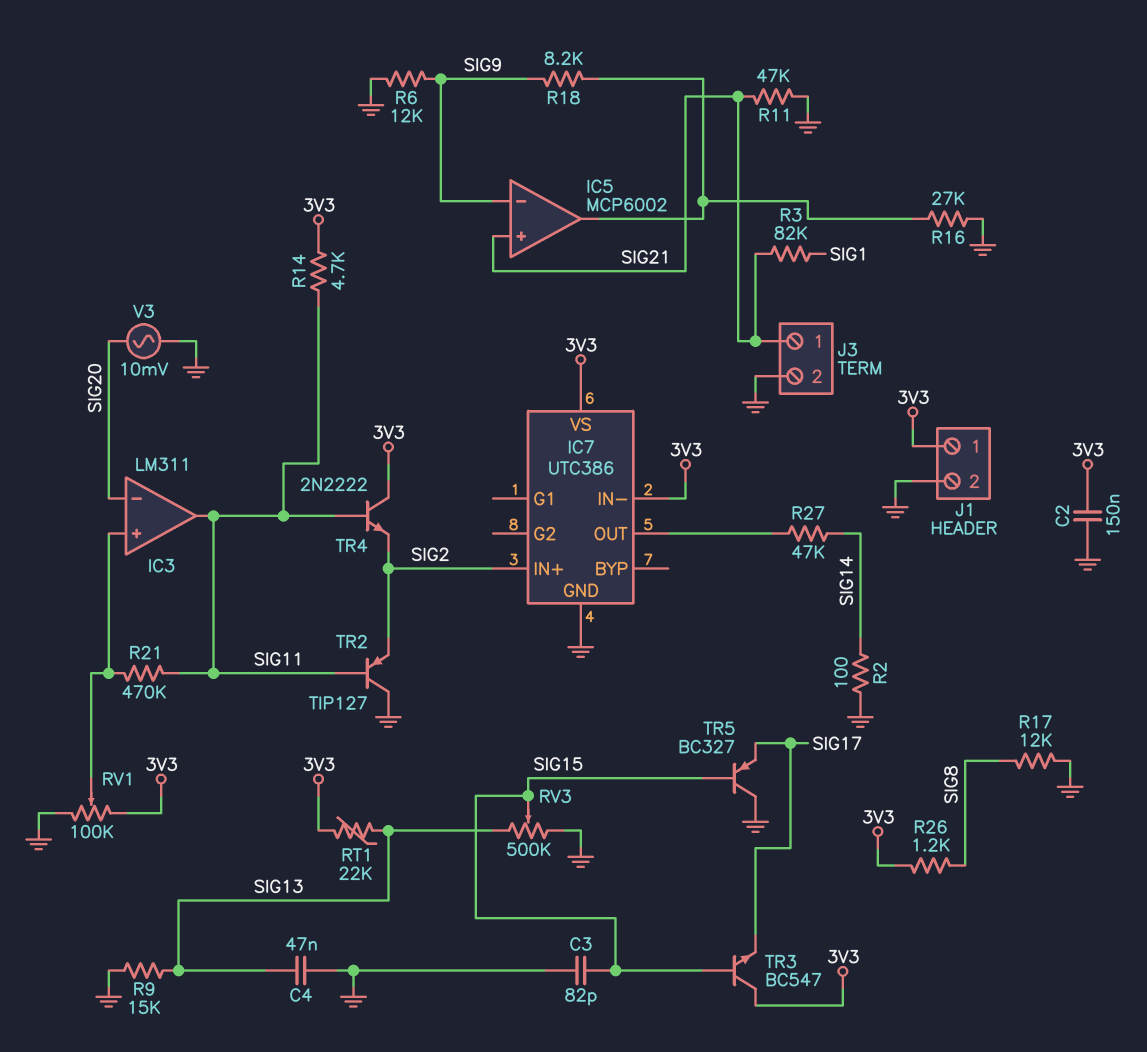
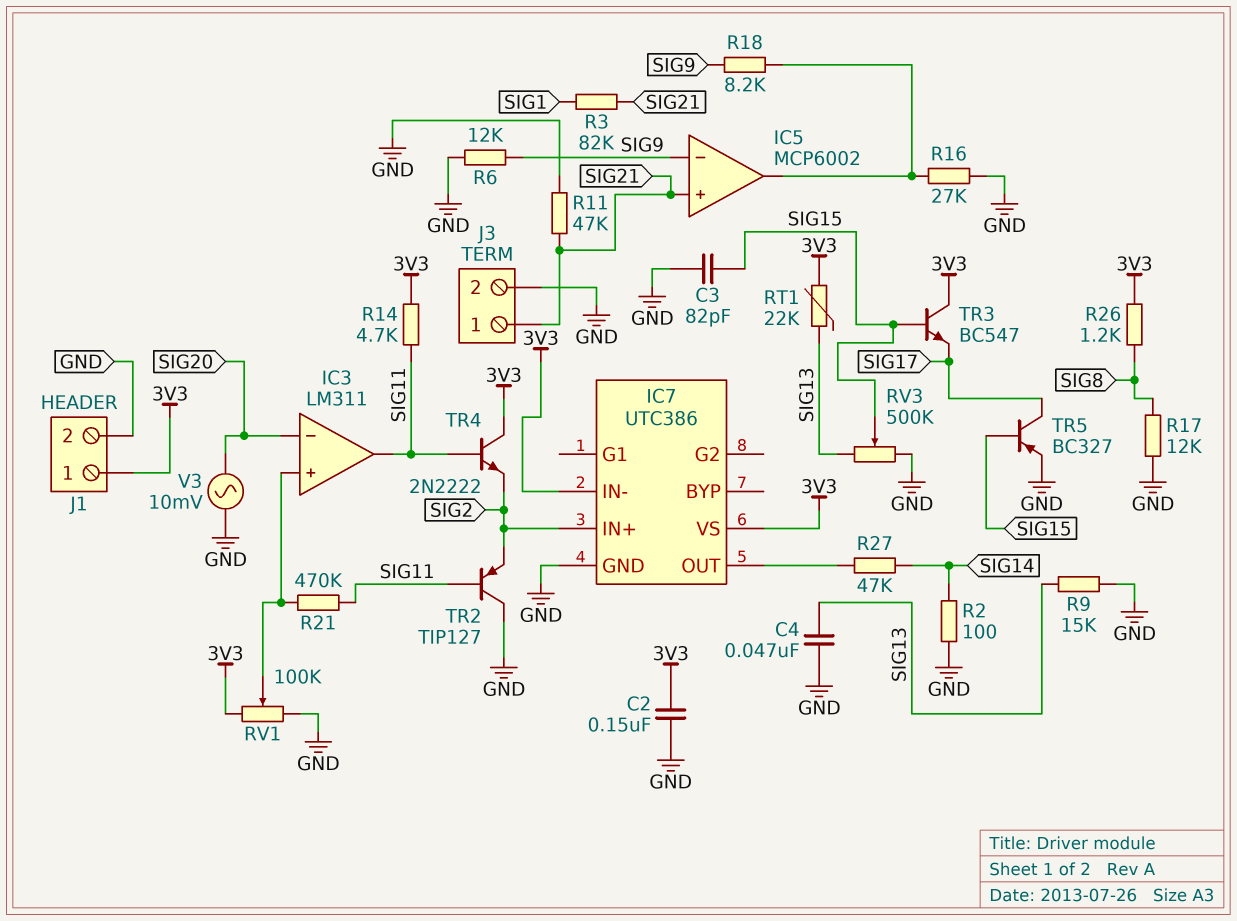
TR5: PNP BC327 (B SIG15, C GND, E SIG17) -> PNP BC327 (B SIG15, C SIG17, E GND)

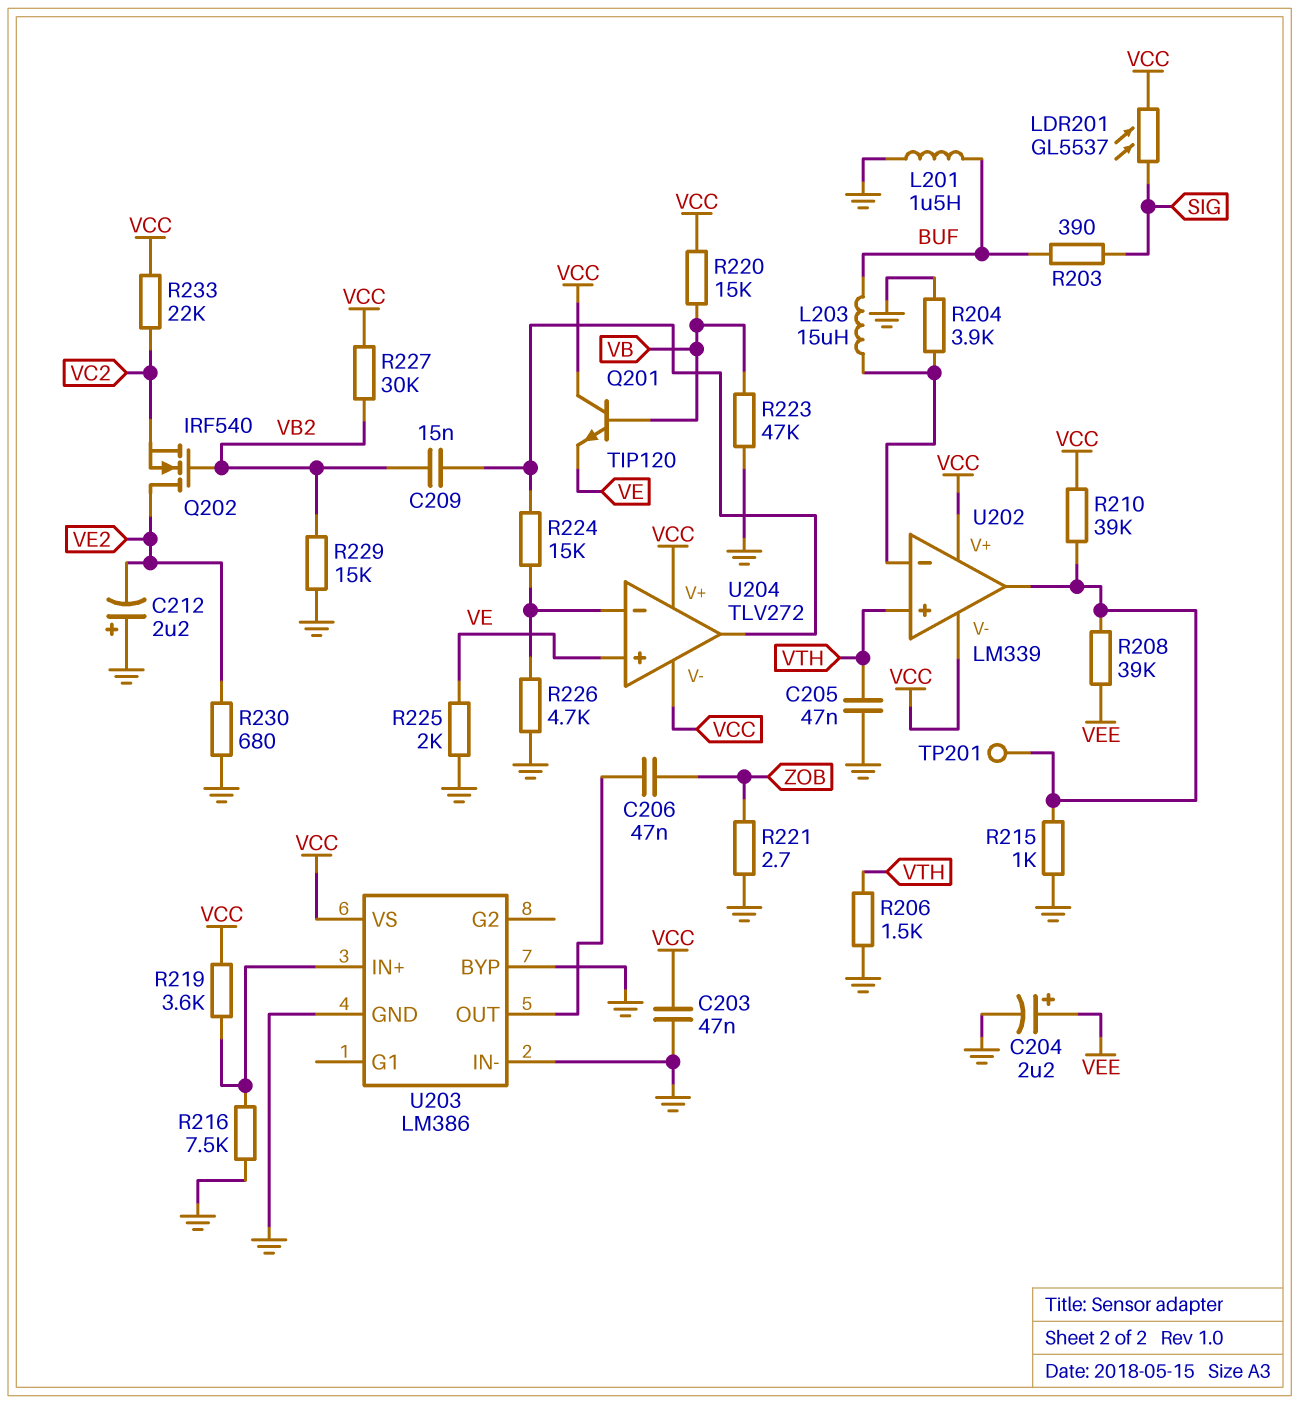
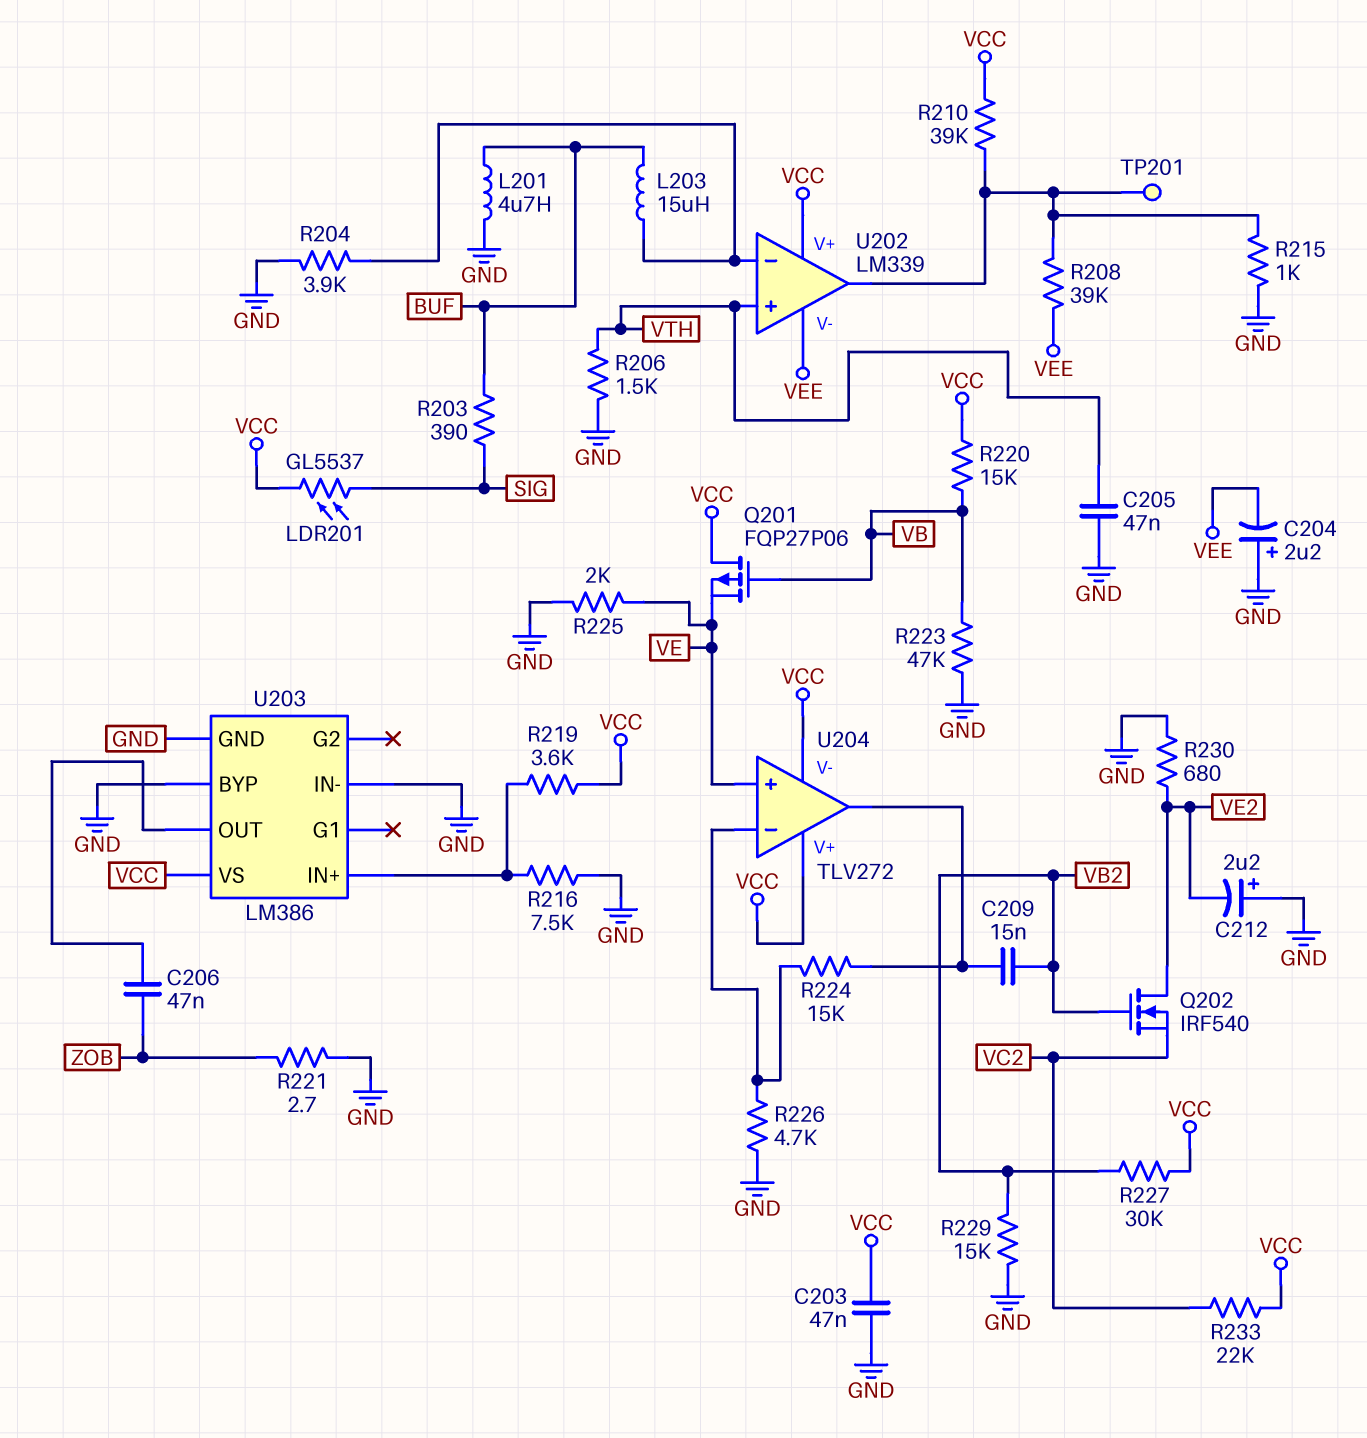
C204: 2.2uF (plus VEE, minus GND) -> 2.2uF (plus GND, minus VEE)
L201: 1.5uH (BUF, GND) -> 4.7uH (BUF, GND)
Q201: NPN TIP120 (B VB, C VCC, E VE) -> PMOS FQP27P06 (G VB, D VCC, S VE)
U202 pin V-: VCC -> VEE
━━━━
Required action – Give the data again exactly, without pictures.

Exercise solution –
TR5: PNP BC327 (B SIG15, C GND, E SIG17) -> PNP BC327 (B SIG15, C SIG17, E GND)

C204: 2.2uF (plus VEE, minus GND) -> 2.2uF (plus GND, minus VEE)
L201: 1.5uH (BUF, GND) -> 4.7uH (BUF, GND)
Q201: NPN TIP120 (B VB, C VCC, E VE) -> PMOS FQP27P06 (G VB, D VCC, S VE)
U202 pin V-: VCC -> VEE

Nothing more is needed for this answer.